§ WHAT THE TASK REQUIRES
From the line that contains "black truck [203,81,295,143]" through the end of the records below, write out each line exactly as it appears, but not the pictures.

§ PROVIDED RECORDS
----------

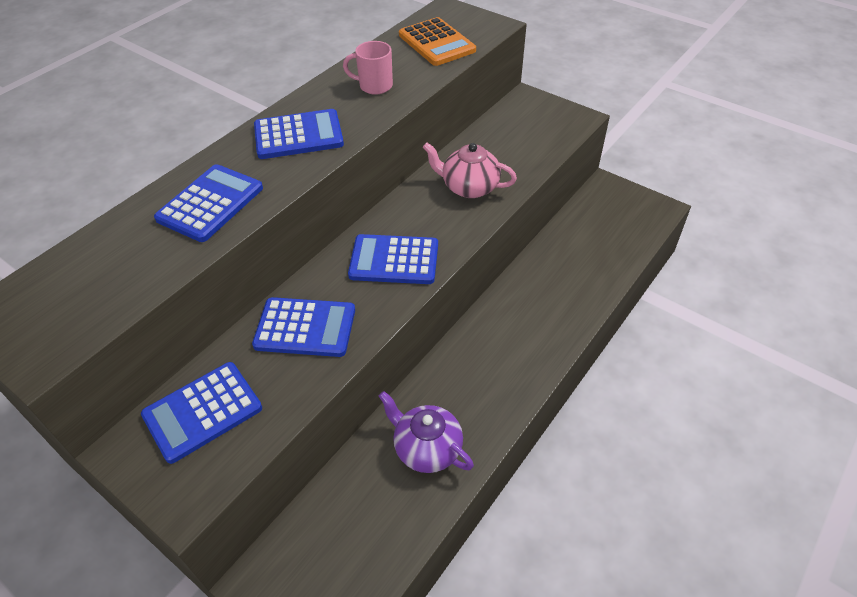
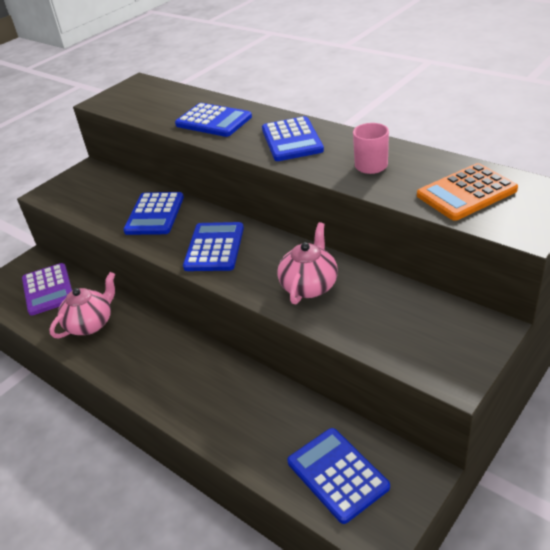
camera: 95 degrees right, 10 degrees down
blue calculator [141,362,262,464] -> blue calculator moved to [287,428,390,524]
purple teapot [379,391,474,473] -> pink teapot [49,272,115,338]
none -> purple calculator [22,263,72,316]

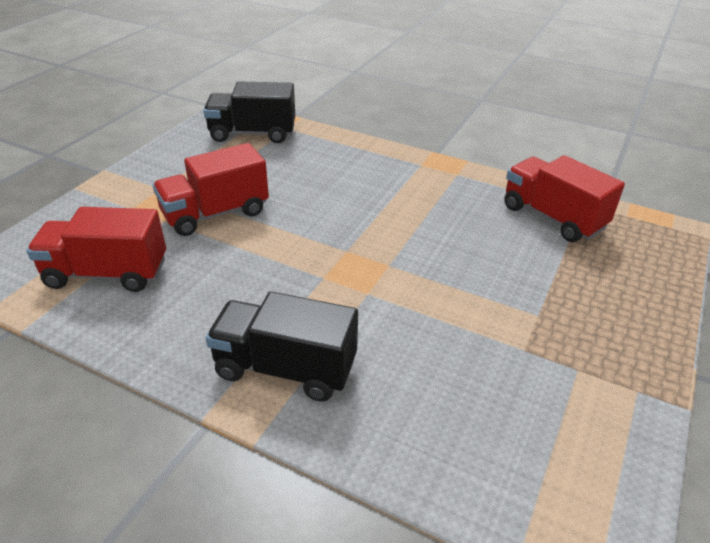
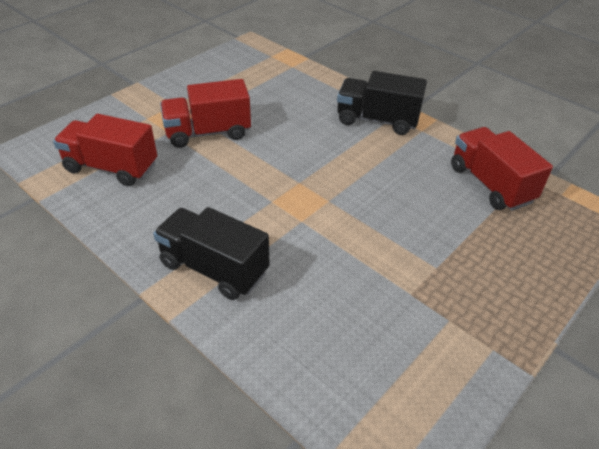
camera: 15 degrees right, 5 degrees up
black truck [203,81,295,143] -> black truck moved to [337,71,427,135]

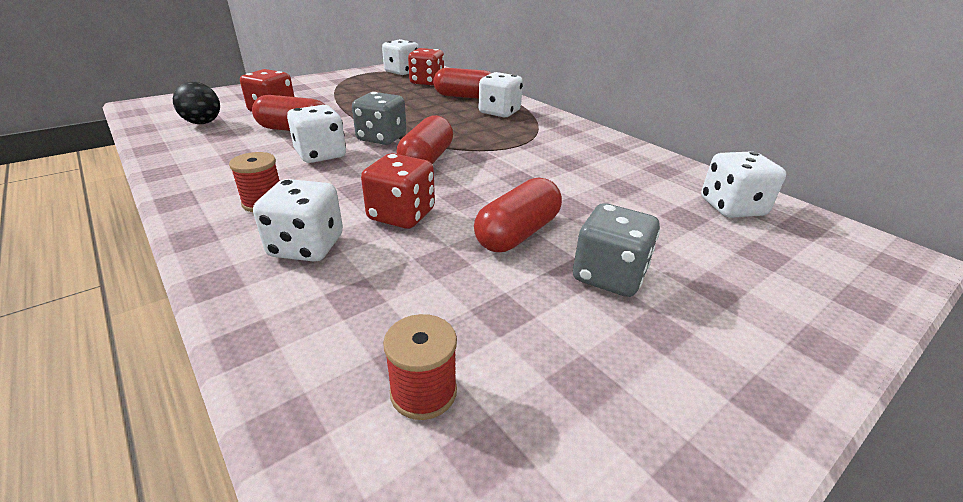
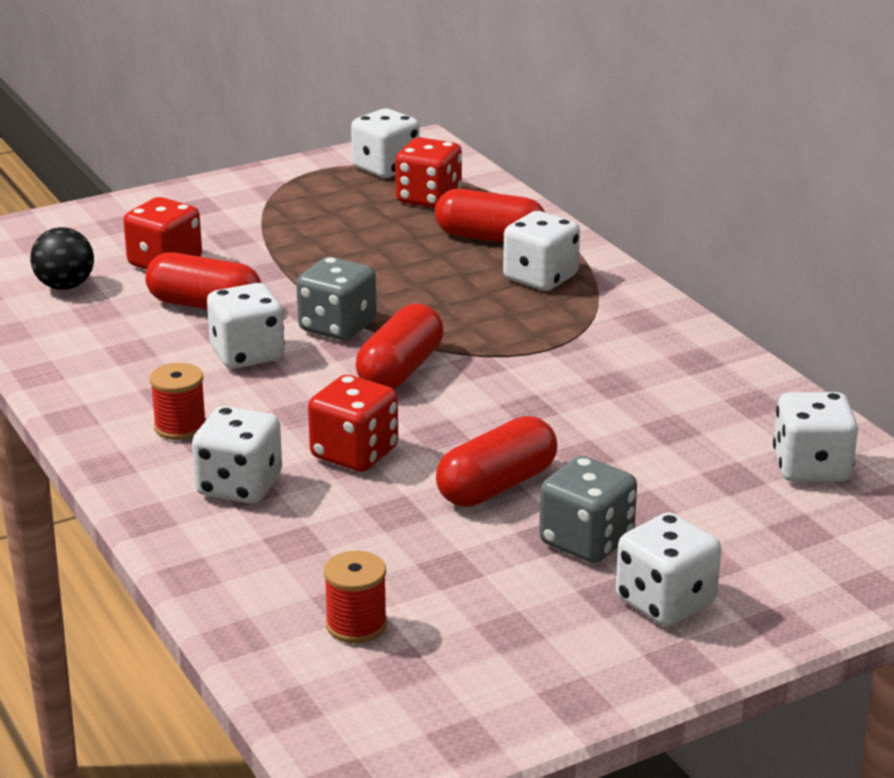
camera: 10 degrees right, 5 degrees down
none -> white dice [616,512,721,626]

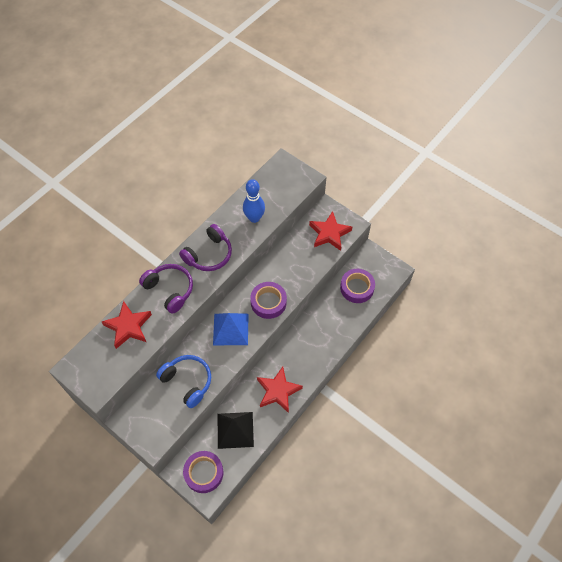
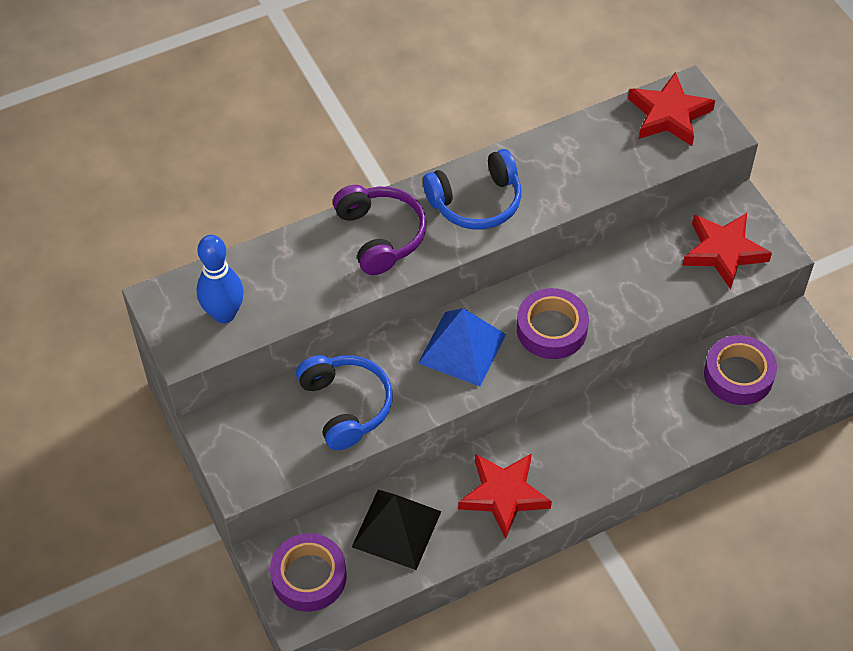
camera: 25 degrees right, 5 degrees down
red star [102,301,152,349] -> red star moved to [628,72,715,146]
purple headphones [179,224,232,271] -> blue headphones [423,149,522,229]
blue bowling pin [243,179,265,223] -> blue bowling pin moved to [196,235,244,323]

----------

§ TASK OUTPUT
black truck [203,81,295,143] -> black truck moved to [337,71,427,135]

camera: 10 degrees right, 5 degrees down
none -> white dice [616,512,721,626]

camera: 25 degrees right, 5 degrees down
red star [102,301,152,349] -> red star moved to [628,72,715,146]
purple headphones [179,224,232,271] -> blue headphones [423,149,522,229]
blue bowling pin [243,179,265,223] -> blue bowling pin moved to [196,235,244,323]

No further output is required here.